### Material provided
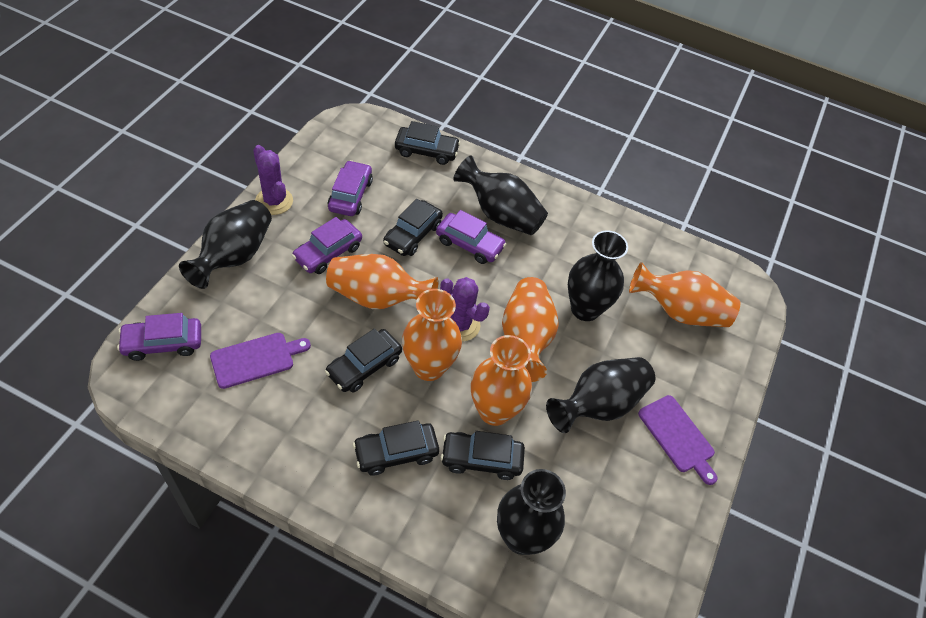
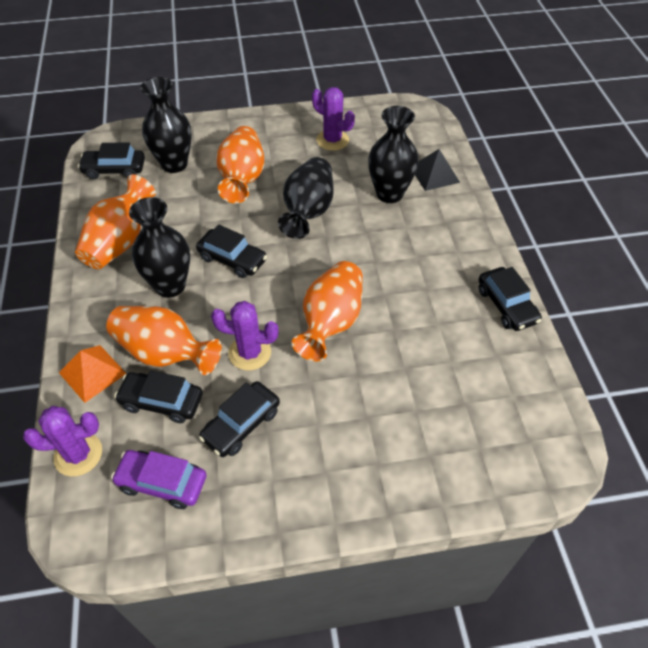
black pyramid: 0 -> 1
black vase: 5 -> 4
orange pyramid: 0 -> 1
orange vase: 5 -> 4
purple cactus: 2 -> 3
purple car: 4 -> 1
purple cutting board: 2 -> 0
==
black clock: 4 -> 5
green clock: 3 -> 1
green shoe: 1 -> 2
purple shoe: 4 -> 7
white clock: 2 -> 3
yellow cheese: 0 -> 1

### Work to complete
Count how many lines of the entries contain the word "purple", and respond with that count only.

### Written solution
4